**ACTION ITEM**
Starting at the beginning of the listing and ending with the line that contains "To align with it, rotate left about 26.359°.", rewrite those lines with "stuffed animal" in place of "plush toy", changing nothing else.

-=-=-

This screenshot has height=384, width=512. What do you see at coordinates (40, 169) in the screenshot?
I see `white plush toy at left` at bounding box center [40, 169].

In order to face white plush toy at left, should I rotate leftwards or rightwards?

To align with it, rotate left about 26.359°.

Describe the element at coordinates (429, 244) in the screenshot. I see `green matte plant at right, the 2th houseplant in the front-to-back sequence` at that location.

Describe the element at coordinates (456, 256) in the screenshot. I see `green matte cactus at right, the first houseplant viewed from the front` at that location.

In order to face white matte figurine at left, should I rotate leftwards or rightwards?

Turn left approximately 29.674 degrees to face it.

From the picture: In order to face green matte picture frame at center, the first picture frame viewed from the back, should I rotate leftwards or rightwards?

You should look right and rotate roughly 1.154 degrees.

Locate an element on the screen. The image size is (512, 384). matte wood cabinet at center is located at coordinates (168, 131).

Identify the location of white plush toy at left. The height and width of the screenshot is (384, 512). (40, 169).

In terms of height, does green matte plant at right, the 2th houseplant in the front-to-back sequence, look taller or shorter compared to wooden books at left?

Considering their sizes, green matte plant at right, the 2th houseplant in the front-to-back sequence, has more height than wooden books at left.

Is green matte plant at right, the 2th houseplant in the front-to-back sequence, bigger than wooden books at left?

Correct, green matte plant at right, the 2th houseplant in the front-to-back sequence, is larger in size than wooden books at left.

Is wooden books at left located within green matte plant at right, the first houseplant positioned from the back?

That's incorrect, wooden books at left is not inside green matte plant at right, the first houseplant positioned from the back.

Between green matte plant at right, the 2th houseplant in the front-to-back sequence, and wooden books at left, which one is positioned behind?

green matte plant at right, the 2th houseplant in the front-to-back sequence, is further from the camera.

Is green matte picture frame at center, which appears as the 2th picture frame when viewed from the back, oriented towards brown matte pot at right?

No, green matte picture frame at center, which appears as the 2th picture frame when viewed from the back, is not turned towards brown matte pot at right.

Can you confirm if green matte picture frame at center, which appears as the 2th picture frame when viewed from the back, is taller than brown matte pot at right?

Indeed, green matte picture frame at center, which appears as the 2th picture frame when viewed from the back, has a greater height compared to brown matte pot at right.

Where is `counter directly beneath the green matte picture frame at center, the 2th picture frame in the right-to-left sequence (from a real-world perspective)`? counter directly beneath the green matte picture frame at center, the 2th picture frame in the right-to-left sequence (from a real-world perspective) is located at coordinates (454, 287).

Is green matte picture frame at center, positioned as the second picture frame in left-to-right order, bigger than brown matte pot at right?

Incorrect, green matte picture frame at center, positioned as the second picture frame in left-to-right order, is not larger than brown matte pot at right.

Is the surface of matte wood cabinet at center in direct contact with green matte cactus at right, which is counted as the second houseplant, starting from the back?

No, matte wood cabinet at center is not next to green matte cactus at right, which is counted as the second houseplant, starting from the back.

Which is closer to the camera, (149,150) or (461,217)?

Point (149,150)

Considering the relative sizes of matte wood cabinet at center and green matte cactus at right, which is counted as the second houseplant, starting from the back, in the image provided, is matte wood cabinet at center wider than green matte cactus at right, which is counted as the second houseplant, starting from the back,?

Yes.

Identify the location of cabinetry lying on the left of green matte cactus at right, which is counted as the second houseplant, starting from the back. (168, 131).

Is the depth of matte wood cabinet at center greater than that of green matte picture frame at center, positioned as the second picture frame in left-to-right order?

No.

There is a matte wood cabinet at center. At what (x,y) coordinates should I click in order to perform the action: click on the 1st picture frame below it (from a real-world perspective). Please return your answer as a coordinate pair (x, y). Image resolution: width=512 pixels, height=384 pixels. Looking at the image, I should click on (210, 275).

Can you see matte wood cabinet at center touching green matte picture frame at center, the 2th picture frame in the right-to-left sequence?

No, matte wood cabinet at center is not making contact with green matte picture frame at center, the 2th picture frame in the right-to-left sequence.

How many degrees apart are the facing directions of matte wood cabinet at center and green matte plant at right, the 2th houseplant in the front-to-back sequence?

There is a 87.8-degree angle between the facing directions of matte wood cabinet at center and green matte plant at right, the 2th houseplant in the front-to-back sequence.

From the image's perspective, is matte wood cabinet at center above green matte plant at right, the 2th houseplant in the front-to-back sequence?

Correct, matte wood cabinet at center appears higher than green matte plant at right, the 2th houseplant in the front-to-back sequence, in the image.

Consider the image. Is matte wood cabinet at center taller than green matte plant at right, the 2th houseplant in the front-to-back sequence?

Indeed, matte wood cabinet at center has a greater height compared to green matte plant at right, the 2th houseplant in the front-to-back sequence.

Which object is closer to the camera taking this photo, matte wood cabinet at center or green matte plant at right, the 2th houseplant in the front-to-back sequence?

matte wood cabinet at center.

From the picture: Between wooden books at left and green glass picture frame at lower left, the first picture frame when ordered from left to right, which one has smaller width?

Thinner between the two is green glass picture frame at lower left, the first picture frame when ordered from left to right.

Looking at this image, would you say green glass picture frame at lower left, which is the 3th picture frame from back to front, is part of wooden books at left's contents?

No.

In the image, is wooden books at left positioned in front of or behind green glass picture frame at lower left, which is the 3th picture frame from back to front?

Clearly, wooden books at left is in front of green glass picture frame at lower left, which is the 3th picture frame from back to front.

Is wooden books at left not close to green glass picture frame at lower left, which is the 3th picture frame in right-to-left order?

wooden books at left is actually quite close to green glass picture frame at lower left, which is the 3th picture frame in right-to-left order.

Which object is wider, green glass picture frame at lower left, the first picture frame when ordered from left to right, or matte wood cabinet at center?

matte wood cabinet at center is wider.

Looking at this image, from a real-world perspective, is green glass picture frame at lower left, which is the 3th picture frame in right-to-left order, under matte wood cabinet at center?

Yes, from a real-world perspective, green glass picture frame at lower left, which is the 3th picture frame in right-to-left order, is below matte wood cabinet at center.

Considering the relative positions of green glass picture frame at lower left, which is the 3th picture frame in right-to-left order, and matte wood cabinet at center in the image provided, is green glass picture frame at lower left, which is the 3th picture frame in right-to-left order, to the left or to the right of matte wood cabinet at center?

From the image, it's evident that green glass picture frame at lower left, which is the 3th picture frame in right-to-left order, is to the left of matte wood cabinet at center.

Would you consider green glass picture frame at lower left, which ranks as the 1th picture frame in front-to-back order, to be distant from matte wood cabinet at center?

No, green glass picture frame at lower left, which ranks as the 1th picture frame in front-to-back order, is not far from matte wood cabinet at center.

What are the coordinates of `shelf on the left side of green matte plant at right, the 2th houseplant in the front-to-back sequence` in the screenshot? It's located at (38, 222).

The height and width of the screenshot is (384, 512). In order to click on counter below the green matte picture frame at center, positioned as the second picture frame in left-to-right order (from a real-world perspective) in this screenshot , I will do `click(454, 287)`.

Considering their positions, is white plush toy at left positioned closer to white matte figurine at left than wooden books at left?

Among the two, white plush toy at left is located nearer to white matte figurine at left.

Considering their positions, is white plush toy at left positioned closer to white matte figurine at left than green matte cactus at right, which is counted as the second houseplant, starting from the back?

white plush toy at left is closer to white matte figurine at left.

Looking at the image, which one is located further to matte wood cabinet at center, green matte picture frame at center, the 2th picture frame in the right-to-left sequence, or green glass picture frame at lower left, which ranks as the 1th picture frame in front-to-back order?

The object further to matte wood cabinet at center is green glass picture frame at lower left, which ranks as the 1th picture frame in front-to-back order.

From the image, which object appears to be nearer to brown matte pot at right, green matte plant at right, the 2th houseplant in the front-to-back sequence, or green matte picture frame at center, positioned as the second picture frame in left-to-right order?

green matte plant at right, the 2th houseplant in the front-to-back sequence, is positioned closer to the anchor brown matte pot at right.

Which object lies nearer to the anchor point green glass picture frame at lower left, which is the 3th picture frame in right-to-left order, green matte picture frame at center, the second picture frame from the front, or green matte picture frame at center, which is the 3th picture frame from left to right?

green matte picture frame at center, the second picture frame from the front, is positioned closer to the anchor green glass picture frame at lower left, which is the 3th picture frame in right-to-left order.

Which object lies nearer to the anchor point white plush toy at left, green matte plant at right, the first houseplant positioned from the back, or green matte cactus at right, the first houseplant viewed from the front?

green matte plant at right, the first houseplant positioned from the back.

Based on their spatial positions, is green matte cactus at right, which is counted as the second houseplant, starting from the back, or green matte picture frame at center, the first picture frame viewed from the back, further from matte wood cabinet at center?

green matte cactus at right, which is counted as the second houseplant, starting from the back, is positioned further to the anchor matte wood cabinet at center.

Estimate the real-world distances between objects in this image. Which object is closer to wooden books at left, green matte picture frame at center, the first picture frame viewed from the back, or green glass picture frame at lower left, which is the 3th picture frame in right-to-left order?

-=-=-

**WRITTEN RESPONSE**
This screenshot has height=384, width=512. What do you see at coordinates (40, 169) in the screenshot?
I see `white stuffed animal at left` at bounding box center [40, 169].

In order to face white stuffed animal at left, should I rotate leftwards or rightwards?

To align with it, rotate left about 26.359°.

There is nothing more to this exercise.